Extracted records:
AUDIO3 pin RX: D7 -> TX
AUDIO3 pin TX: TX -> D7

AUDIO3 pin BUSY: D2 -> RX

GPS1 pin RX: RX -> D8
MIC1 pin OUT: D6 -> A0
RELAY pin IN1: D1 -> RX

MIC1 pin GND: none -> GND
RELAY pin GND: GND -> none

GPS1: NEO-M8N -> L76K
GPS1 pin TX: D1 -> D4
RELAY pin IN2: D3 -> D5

--

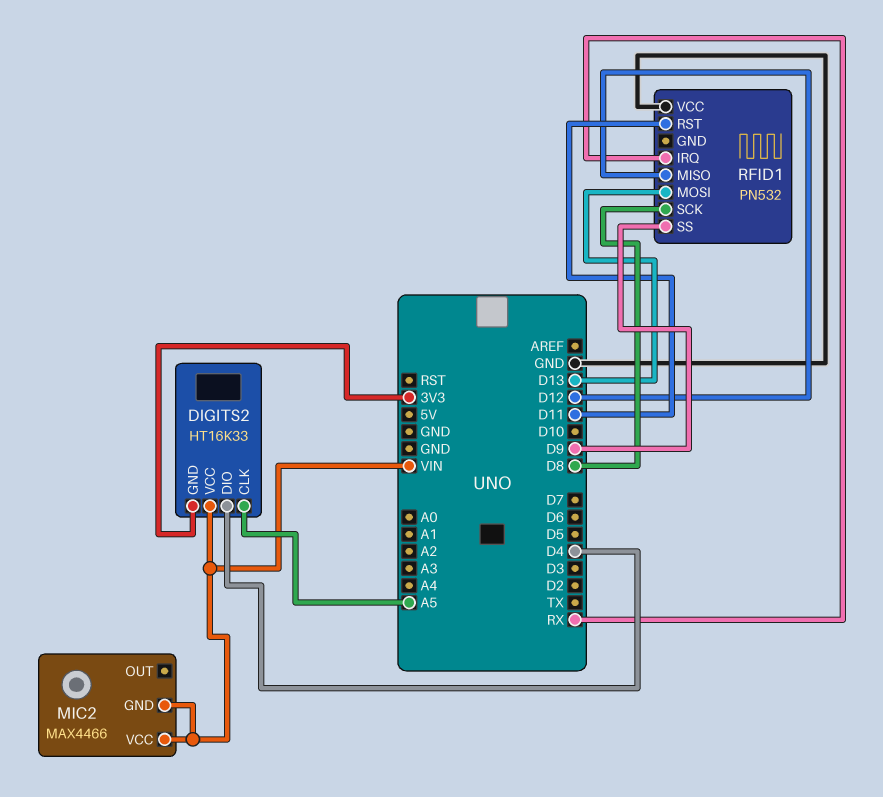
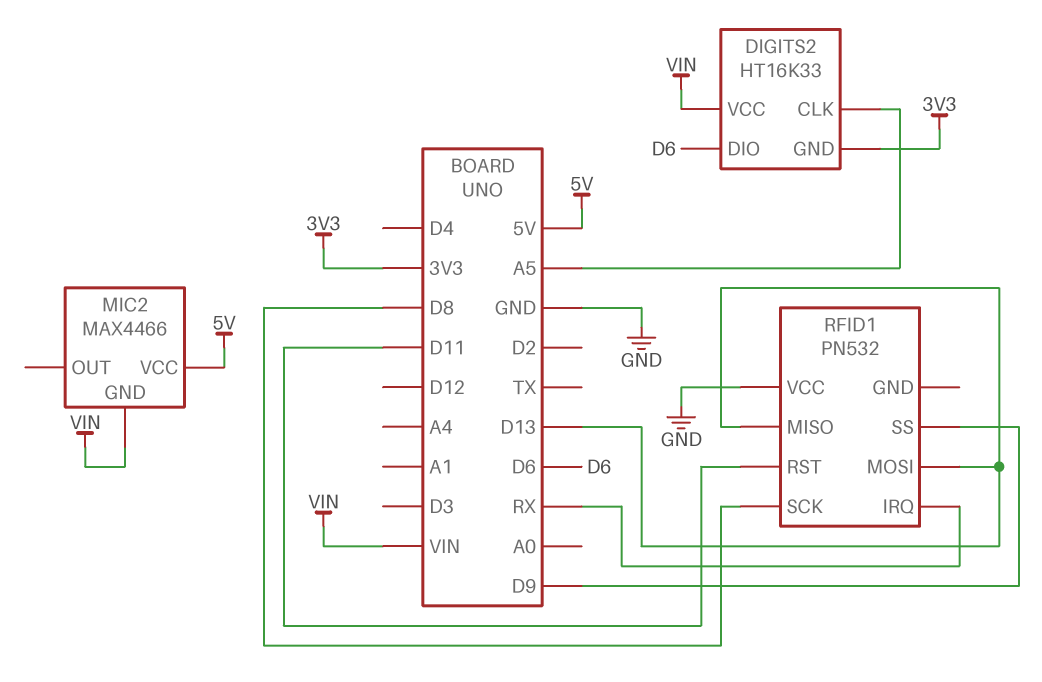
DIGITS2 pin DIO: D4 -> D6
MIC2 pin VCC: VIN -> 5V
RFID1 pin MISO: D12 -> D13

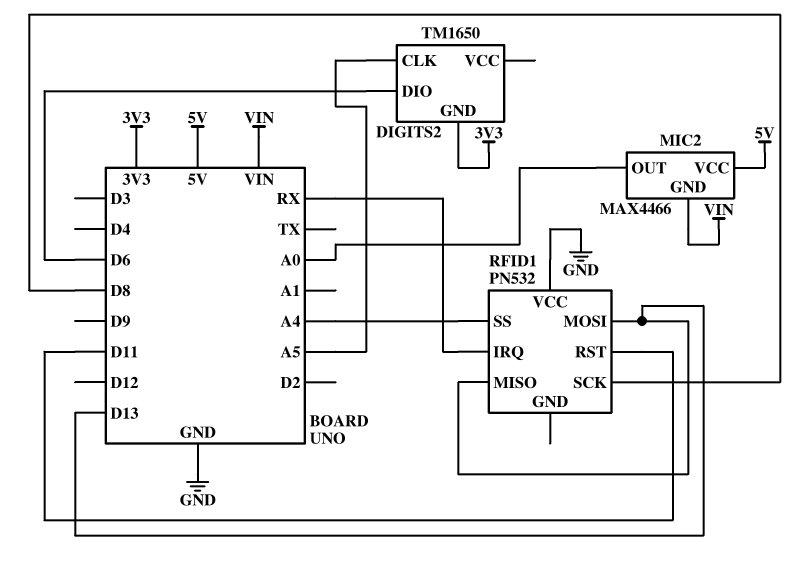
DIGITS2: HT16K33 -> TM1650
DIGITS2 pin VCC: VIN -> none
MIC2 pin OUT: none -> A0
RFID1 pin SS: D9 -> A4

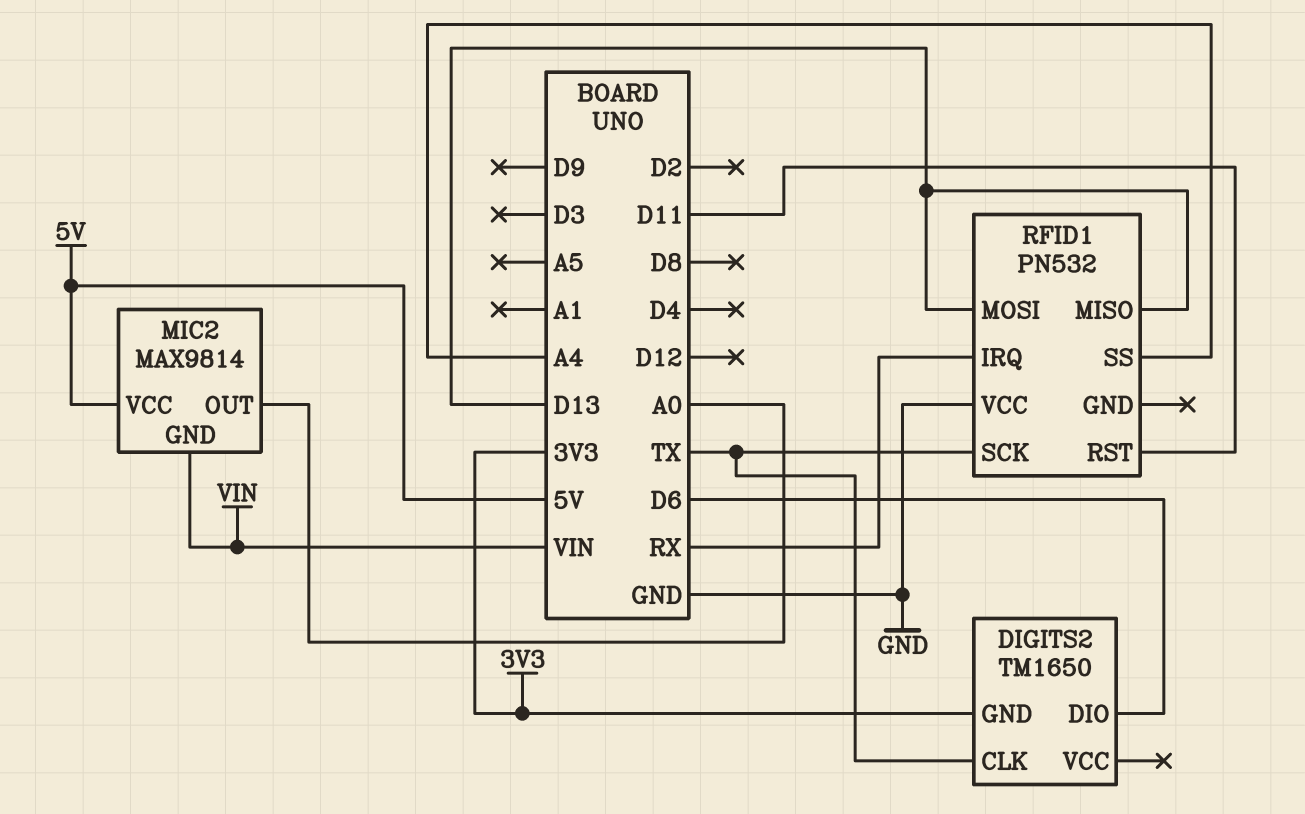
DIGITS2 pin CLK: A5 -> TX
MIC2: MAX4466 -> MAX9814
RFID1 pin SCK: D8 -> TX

• **EXERCISE DESCRIPTION**
Out of the data above, give again only the lines starting at the one holding "GPS1: NEO-M8N -> L76K" and ending at the one holding "RELAY pin IN2: D3 -> D5", unchanged.

• **EXERCISE RESPONSE**
GPS1: NEO-M8N -> L76K
GPS1 pin TX: D1 -> D4
RELAY pin IN2: D3 -> D5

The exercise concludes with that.